> **Problem description**: Output only the lines below from the one containing "black 1x2 plate [424,136,551,188]" to the one containing "orange 1x1 cone [369,189,406,252]", exactly as written, both ends kept.

> **Data to examine**:
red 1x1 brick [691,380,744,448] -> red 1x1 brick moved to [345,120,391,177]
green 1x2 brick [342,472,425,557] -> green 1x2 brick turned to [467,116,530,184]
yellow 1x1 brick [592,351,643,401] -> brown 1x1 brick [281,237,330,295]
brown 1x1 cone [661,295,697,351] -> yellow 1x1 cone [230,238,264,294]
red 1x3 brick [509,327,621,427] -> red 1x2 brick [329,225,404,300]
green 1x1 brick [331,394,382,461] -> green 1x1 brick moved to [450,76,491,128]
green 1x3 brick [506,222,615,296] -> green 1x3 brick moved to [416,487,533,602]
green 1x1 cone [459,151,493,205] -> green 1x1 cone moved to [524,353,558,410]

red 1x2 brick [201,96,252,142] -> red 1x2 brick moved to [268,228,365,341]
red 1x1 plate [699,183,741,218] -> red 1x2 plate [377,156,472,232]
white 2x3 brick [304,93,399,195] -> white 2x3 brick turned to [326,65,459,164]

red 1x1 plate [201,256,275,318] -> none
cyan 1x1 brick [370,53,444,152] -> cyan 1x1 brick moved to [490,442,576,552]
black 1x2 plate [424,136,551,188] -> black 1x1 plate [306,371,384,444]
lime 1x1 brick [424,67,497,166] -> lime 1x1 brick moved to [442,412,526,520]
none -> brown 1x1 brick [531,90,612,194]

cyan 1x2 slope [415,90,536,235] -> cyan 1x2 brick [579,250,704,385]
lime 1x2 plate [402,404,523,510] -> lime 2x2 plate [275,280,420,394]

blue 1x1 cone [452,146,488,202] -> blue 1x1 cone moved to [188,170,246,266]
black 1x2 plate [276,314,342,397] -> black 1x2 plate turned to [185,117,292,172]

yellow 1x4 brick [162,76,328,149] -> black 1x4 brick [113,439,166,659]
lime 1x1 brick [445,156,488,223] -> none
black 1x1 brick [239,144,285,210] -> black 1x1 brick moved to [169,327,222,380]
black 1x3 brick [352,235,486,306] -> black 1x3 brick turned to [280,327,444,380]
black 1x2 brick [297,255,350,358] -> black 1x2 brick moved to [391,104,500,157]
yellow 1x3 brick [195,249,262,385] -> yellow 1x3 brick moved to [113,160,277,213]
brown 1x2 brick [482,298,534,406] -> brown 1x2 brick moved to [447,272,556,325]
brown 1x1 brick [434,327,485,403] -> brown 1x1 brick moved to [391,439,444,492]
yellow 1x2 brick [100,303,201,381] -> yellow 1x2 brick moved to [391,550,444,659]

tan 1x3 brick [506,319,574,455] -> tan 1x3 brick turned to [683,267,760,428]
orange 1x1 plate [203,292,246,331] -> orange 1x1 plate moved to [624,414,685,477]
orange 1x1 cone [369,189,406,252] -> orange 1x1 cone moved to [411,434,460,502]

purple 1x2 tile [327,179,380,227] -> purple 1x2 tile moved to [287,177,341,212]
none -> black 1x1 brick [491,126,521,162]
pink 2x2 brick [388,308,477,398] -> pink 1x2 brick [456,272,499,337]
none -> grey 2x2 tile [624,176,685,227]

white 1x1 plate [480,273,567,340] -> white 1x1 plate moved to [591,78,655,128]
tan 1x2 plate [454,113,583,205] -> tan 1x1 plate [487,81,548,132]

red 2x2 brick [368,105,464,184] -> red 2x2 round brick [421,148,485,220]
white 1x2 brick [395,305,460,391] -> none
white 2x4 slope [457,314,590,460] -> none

> **The completed task**:
black 1x2 plate [424,136,551,188] -> black 1x1 plate [306,371,384,444]
lime 1x1 brick [424,67,497,166] -> lime 1x1 brick moved to [442,412,526,520]
none -> brown 1x1 brick [531,90,612,194]

cyan 1x2 slope [415,90,536,235] -> cyan 1x2 brick [579,250,704,385]
lime 1x2 plate [402,404,523,510] -> lime 2x2 plate [275,280,420,394]

blue 1x1 cone [452,146,488,202] -> blue 1x1 cone moved to [188,170,246,266]
black 1x2 plate [276,314,342,397] -> black 1x2 plate turned to [185,117,292,172]

yellow 1x4 brick [162,76,328,149] -> black 1x4 brick [113,439,166,659]
lime 1x1 brick [445,156,488,223] -> none
black 1x1 brick [239,144,285,210] -> black 1x1 brick moved to [169,327,222,380]
black 1x3 brick [352,235,486,306] -> black 1x3 brick turned to [280,327,444,380]
black 1x2 brick [297,255,350,358] -> black 1x2 brick moved to [391,104,500,157]
yellow 1x3 brick [195,249,262,385] -> yellow 1x3 brick moved to [113,160,277,213]
brown 1x2 brick [482,298,534,406] -> brown 1x2 brick moved to [447,272,556,325]
brown 1x1 brick [434,327,485,403] -> brown 1x1 brick moved to [391,439,444,492]
yellow 1x2 brick [100,303,201,381] -> yellow 1x2 brick moved to [391,550,444,659]

tan 1x3 brick [506,319,574,455] -> tan 1x3 brick turned to [683,267,760,428]
orange 1x1 plate [203,292,246,331] -> orange 1x1 plate moved to [624,414,685,477]
orange 1x1 cone [369,189,406,252] -> orange 1x1 cone moved to [411,434,460,502]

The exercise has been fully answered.